Top of Records shown

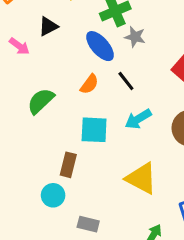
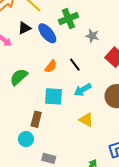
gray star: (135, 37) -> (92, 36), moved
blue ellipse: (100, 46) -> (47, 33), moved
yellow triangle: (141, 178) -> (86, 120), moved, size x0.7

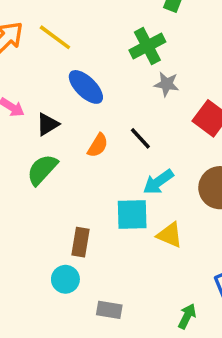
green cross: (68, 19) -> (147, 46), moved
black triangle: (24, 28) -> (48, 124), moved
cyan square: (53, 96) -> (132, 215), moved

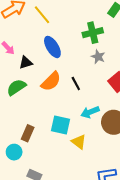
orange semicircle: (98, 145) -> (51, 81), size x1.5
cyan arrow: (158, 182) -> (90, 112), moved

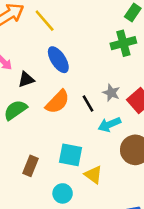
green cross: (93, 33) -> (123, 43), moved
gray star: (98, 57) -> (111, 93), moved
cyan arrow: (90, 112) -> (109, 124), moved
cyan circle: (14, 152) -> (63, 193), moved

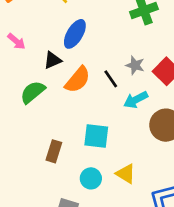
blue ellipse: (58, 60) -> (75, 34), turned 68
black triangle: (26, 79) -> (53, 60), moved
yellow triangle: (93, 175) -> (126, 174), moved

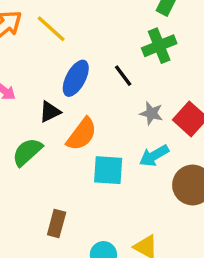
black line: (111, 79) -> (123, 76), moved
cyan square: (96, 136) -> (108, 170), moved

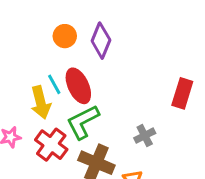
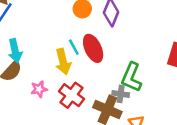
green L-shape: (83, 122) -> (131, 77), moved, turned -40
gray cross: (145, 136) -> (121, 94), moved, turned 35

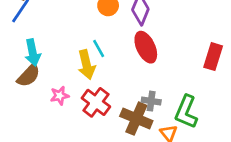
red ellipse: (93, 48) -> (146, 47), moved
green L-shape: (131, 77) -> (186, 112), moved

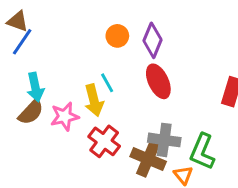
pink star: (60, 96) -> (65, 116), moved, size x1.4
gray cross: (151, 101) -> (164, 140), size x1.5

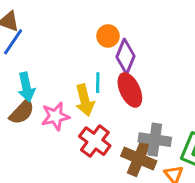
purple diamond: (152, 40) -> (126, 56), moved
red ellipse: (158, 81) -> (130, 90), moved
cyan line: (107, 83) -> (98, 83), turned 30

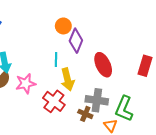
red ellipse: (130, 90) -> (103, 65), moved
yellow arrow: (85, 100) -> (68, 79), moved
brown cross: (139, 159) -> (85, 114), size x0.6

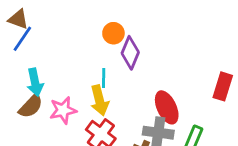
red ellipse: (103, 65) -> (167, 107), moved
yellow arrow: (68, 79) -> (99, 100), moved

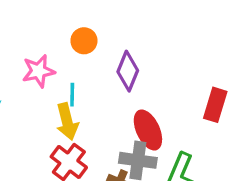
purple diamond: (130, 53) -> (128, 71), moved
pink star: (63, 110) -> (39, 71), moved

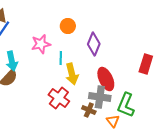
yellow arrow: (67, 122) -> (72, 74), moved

Bottom of Records shown

* **Your task**
From the line that holds "gray star: (98, 57) -> (111, 93), moved" to the last line of the records, please copy each line exactly and nothing else. Pictures stay out.

* **Output of the exercise**
gray star: (98, 57) -> (111, 93), moved
cyan arrow: (90, 112) -> (109, 124), moved
cyan circle: (14, 152) -> (63, 193), moved

blue ellipse: (58, 60) -> (75, 34), turned 68
black triangle: (26, 79) -> (53, 60), moved
yellow triangle: (93, 175) -> (126, 174), moved

black line: (111, 79) -> (123, 76), moved
cyan square: (96, 136) -> (108, 170), moved

green L-shape: (83, 122) -> (131, 77), moved, turned -40
gray cross: (145, 136) -> (121, 94), moved, turned 35

red ellipse: (93, 48) -> (146, 47), moved
green L-shape: (131, 77) -> (186, 112), moved

pink star: (60, 96) -> (65, 116), moved, size x1.4
gray cross: (151, 101) -> (164, 140), size x1.5

purple diamond: (152, 40) -> (126, 56), moved
red ellipse: (158, 81) -> (130, 90), moved
cyan line: (107, 83) -> (98, 83), turned 30

red ellipse: (130, 90) -> (103, 65), moved
yellow arrow: (85, 100) -> (68, 79), moved
brown cross: (139, 159) -> (85, 114), size x0.6

red ellipse: (103, 65) -> (167, 107), moved
yellow arrow: (68, 79) -> (99, 100), moved

purple diamond: (130, 53) -> (128, 71), moved
pink star: (63, 110) -> (39, 71), moved

yellow arrow: (67, 122) -> (72, 74), moved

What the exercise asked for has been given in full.